[Opening Given information section]
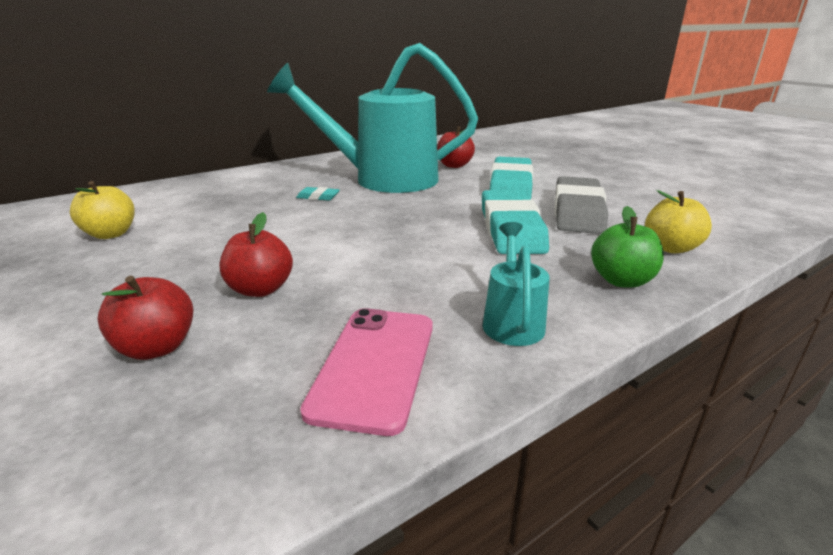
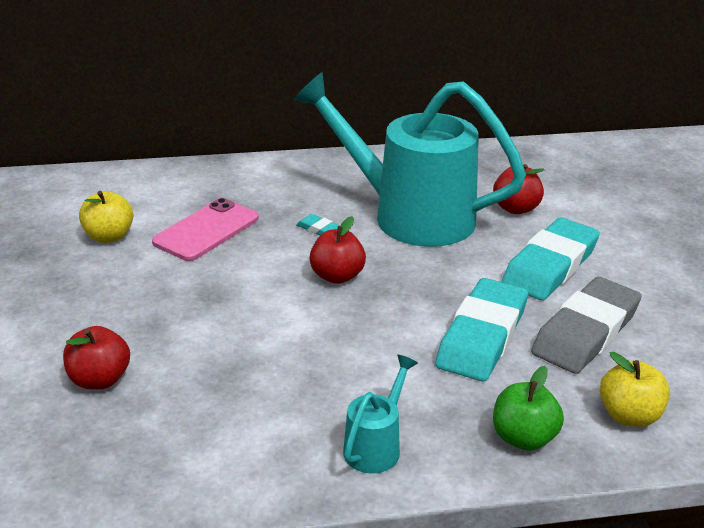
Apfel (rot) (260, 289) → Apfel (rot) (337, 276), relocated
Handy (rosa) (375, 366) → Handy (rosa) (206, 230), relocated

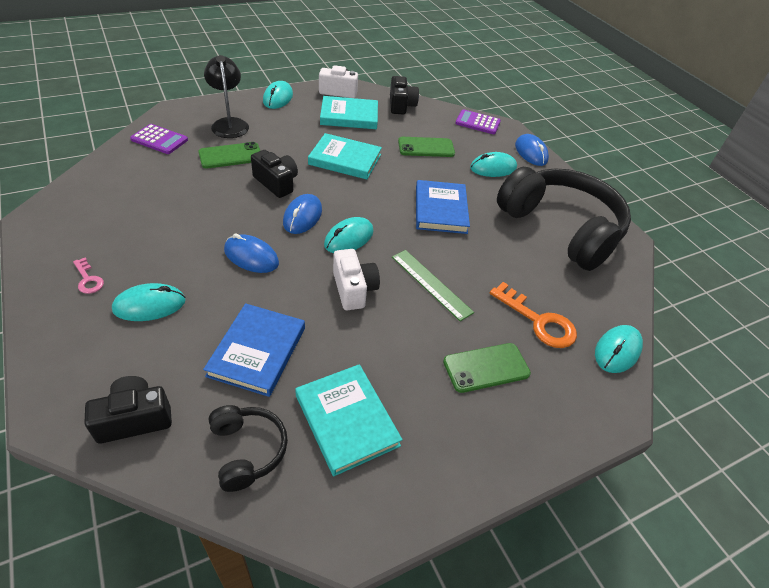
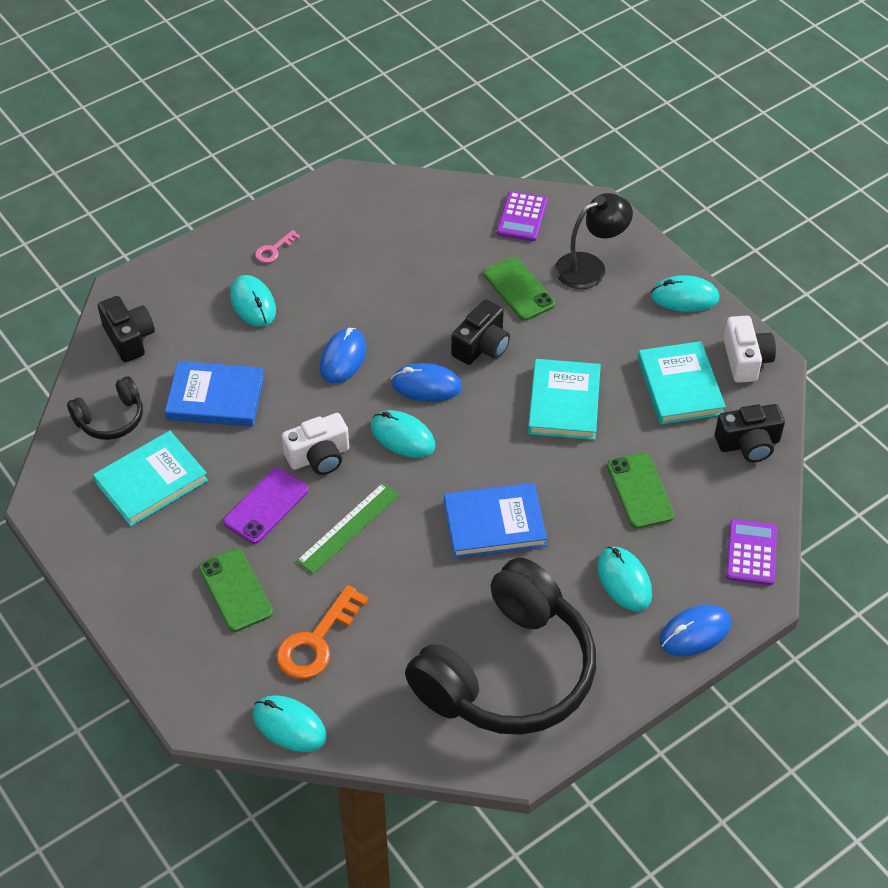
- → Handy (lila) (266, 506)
[Closing Given information section]
**Your objective:** Reproduce the material above exactly, but only from the line with "Handy (rosa) (375, 366)" through its last line, leaving pictures out.

**Answer box:**
Handy (rosa) (375, 366) → Handy (rosa) (206, 230), relocated

- → Handy (lila) (266, 506)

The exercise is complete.